TASK PROMPT: Say how many lines in the data hold "vegetable". Nothing else belongs in the answer.

(Coordinate-based object records)
┌────────

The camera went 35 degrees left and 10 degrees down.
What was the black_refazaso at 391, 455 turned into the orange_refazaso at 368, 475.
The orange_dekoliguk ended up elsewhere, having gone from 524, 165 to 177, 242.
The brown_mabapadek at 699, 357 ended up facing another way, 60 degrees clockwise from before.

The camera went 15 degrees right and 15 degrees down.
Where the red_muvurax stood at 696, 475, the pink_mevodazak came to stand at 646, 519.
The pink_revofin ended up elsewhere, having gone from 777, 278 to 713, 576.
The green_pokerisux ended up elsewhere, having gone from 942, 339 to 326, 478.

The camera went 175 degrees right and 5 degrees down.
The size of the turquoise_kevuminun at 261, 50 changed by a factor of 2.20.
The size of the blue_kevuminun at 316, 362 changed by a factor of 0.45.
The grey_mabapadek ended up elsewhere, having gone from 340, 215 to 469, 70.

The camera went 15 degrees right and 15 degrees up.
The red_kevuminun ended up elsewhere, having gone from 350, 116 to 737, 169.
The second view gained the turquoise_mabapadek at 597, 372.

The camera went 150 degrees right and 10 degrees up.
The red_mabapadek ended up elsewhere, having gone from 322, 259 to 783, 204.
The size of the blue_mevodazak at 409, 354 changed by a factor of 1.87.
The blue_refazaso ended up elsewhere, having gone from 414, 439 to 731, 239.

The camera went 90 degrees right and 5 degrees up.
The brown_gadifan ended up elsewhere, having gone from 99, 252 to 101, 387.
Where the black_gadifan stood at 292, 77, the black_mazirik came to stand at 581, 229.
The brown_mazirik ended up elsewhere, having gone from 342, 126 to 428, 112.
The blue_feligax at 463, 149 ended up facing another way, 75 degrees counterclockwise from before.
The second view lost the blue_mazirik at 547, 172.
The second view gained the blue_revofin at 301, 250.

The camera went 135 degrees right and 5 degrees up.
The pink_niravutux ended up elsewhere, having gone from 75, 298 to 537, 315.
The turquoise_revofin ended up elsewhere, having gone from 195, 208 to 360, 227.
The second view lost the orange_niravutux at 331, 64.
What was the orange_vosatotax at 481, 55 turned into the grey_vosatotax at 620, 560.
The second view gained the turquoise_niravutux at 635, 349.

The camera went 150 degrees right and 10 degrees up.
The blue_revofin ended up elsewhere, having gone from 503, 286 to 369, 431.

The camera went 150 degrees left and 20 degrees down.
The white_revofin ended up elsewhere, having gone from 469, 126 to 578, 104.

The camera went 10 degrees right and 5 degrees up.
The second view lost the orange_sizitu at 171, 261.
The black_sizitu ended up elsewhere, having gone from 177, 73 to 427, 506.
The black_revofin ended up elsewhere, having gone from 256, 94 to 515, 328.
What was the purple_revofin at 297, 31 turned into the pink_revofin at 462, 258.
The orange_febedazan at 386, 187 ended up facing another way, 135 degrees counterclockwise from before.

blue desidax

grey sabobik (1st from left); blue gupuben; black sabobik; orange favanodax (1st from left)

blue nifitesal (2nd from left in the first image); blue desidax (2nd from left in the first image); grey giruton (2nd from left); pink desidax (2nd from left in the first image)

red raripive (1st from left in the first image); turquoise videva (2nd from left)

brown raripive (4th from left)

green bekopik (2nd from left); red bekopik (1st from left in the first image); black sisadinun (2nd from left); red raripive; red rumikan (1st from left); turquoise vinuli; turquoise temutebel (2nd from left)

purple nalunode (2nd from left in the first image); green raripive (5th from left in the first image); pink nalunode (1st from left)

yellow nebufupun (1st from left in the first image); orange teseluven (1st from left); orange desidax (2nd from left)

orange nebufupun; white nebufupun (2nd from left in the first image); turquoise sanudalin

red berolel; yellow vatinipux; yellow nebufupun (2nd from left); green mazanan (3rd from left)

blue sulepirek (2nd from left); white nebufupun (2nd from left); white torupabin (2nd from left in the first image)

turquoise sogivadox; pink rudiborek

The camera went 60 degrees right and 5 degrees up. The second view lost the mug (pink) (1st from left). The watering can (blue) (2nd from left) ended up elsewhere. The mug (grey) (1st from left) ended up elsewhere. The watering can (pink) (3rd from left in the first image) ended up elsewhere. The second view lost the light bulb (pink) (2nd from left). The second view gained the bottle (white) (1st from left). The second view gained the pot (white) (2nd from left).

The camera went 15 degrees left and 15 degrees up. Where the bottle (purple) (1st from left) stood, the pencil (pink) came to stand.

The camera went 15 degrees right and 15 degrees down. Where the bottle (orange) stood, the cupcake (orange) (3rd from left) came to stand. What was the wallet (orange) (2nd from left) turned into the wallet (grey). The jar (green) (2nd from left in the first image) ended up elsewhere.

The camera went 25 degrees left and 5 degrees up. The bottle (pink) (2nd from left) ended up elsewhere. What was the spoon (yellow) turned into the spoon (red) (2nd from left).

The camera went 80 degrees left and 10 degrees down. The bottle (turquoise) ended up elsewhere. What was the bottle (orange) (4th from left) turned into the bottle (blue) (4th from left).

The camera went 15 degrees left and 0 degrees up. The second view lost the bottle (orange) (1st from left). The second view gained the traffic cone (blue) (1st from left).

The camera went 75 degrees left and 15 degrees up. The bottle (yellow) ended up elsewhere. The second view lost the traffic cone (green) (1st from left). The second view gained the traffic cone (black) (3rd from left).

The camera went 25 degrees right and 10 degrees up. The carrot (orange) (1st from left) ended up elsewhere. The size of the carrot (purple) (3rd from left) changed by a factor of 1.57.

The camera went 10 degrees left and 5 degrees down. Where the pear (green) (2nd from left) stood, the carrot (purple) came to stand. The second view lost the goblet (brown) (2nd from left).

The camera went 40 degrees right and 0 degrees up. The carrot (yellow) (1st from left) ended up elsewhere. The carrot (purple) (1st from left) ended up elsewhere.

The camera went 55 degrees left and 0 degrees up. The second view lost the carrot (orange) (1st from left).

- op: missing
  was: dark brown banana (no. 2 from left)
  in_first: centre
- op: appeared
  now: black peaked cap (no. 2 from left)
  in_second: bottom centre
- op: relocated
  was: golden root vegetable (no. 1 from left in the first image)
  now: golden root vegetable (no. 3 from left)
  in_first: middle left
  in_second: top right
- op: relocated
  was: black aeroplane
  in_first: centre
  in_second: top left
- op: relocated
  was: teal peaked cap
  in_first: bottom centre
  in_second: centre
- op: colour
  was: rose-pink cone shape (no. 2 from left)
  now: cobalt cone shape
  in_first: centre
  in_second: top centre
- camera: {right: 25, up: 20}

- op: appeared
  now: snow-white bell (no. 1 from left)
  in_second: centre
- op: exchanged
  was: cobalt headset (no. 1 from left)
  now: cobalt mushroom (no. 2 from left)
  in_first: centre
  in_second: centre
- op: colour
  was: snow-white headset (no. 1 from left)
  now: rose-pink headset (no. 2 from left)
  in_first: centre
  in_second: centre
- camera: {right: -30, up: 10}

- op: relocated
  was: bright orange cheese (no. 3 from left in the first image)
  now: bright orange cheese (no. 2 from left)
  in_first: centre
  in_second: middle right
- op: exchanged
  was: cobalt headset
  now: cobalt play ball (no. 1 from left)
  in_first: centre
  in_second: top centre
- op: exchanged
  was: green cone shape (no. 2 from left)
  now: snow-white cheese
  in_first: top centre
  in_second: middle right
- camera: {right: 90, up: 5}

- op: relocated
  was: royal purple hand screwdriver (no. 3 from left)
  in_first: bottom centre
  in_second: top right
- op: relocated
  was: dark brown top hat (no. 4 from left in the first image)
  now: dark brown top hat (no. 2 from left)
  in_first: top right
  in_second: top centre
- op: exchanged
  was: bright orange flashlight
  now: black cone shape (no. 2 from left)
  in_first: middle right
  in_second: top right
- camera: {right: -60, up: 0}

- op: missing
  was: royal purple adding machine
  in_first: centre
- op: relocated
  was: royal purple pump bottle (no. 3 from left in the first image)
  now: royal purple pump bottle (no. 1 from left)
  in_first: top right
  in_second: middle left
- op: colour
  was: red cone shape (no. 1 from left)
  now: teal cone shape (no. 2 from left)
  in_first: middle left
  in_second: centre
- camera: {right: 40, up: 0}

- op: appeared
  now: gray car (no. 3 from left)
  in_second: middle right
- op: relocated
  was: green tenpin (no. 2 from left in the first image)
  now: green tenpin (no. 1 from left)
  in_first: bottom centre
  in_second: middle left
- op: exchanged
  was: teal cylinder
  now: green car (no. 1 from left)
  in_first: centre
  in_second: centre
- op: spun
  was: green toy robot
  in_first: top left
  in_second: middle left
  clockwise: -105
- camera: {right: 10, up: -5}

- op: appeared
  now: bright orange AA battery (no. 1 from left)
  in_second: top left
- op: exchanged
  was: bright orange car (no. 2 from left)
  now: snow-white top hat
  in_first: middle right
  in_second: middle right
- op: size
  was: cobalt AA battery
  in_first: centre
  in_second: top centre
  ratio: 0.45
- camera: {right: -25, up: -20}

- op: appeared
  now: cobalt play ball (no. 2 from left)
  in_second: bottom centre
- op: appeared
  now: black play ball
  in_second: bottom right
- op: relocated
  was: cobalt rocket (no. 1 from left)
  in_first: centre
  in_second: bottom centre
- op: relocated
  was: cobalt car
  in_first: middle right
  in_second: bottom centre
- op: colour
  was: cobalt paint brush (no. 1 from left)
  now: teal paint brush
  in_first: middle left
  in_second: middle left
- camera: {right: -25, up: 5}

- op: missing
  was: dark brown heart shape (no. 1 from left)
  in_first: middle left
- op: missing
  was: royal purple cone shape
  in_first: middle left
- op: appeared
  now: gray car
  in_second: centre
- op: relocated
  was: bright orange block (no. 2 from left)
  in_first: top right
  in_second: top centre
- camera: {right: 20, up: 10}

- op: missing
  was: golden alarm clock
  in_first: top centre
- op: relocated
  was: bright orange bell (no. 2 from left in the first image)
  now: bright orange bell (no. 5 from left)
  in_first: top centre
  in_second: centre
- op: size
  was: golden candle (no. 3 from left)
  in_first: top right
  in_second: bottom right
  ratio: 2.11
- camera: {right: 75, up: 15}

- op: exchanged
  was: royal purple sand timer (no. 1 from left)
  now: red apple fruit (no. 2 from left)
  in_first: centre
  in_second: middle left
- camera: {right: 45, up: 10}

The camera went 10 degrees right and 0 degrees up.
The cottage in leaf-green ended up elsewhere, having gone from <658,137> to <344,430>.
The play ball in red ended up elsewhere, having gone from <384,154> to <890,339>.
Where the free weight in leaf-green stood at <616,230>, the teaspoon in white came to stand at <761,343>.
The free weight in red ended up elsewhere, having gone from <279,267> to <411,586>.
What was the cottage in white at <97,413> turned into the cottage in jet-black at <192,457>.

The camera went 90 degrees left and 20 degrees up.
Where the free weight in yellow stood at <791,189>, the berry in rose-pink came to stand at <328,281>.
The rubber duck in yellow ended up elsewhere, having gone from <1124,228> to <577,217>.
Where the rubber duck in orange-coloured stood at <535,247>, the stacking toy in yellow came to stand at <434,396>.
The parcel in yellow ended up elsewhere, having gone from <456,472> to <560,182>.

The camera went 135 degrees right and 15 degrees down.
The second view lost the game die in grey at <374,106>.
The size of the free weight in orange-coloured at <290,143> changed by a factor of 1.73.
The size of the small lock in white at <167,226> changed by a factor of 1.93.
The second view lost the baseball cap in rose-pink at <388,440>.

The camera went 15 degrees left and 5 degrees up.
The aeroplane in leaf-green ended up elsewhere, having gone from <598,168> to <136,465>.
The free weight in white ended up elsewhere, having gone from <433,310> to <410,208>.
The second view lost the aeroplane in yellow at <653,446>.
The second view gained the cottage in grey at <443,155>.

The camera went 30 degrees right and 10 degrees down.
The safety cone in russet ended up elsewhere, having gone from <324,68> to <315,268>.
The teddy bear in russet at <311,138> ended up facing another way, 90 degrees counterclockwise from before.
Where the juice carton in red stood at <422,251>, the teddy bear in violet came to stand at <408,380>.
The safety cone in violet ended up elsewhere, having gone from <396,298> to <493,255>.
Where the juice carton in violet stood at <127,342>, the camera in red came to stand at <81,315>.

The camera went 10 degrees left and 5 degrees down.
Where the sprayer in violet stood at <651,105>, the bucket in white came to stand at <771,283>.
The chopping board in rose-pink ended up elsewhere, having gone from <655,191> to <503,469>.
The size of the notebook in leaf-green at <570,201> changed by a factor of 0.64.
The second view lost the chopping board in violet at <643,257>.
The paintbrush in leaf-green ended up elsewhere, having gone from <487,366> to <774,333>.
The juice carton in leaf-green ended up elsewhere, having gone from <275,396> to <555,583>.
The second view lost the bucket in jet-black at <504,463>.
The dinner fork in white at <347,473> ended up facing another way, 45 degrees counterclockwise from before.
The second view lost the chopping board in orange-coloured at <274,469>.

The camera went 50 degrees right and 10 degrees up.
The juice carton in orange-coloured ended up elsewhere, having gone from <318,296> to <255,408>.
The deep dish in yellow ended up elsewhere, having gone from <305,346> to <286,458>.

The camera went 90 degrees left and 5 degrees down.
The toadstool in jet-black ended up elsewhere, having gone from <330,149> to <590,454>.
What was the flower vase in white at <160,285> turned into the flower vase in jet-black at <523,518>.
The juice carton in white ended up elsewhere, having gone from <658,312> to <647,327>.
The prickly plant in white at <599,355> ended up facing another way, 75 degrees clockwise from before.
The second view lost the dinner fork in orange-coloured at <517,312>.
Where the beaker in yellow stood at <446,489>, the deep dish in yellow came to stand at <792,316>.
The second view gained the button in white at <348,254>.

└────────

TASK RESULT: 2